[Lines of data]
━━━━

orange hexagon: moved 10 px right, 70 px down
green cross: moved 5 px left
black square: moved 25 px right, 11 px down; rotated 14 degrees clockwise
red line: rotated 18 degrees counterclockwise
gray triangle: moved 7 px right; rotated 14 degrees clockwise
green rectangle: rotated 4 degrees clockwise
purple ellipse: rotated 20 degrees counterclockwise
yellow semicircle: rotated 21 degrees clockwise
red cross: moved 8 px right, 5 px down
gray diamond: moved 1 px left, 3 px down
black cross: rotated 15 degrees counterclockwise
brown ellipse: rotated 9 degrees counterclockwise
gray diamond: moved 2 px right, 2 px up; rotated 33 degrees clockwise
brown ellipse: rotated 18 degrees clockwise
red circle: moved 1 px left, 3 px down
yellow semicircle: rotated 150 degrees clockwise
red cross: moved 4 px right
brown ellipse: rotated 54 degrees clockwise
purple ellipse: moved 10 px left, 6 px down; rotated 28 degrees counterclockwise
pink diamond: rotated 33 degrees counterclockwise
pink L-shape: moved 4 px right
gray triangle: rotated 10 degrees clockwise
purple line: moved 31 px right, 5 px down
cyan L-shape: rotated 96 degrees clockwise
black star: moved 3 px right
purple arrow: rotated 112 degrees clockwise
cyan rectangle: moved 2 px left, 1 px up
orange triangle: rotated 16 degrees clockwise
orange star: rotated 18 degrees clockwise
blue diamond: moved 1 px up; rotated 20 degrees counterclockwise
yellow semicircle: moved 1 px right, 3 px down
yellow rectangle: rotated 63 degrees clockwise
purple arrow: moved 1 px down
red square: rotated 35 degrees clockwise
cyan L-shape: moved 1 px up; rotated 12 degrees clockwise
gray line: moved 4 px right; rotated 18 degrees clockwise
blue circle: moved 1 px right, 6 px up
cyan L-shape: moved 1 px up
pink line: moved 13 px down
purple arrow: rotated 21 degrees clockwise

━━━━

*GOAL*. Can you copy every line of the data above exactly, with nothing changed?

*RESULT FOR THIS TASK*.
orange hexagon: moved 10 px right, 70 px down
green cross: moved 5 px left
black square: moved 25 px right, 11 px down; rotated 14 degrees clockwise
red line: rotated 18 degrees counterclockwise
gray triangle: moved 7 px right; rotated 14 degrees clockwise
green rectangle: rotated 4 degrees clockwise
purple ellipse: rotated 20 degrees counterclockwise
yellow semicircle: rotated 21 degrees clockwise
red cross: moved 8 px right, 5 px down
gray diamond: moved 1 px left, 3 px down
black cross: rotated 15 degrees counterclockwise
brown ellipse: rotated 9 degrees counterclockwise
gray diamond: moved 2 px right, 2 px up; rotated 33 degrees clockwise
brown ellipse: rotated 18 degrees clockwise
red circle: moved 1 px left, 3 px down
yellow semicircle: rotated 150 degrees clockwise
red cross: moved 4 px right
brown ellipse: rotated 54 degrees clockwise
purple ellipse: moved 10 px left, 6 px down; rotated 28 degrees counterclockwise
pink diamond: rotated 33 degrees counterclockwise
pink L-shape: moved 4 px right
gray triangle: rotated 10 degrees clockwise
purple line: moved 31 px right, 5 px down
cyan L-shape: rotated 96 degrees clockwise
black star: moved 3 px right
purple arrow: rotated 112 degrees clockwise
cyan rectangle: moved 2 px left, 1 px up
orange triangle: rotated 16 degrees clockwise
orange star: rotated 18 degrees clockwise
blue diamond: moved 1 px up; rotated 20 degrees counterclockwise
yellow semicircle: moved 1 px right, 3 px down
yellow rectangle: rotated 63 degrees clockwise
purple arrow: moved 1 px down
red square: rotated 35 degrees clockwise
cyan L-shape: moved 1 px up; rotated 12 degrees clockwise
gray line: moved 4 px right; rotated 18 degrees clockwise
blue circle: moved 1 px right, 6 px up
cyan L-shape: moved 1 px up
pink line: moved 13 px down
purple arrow: rotated 21 degrees clockwise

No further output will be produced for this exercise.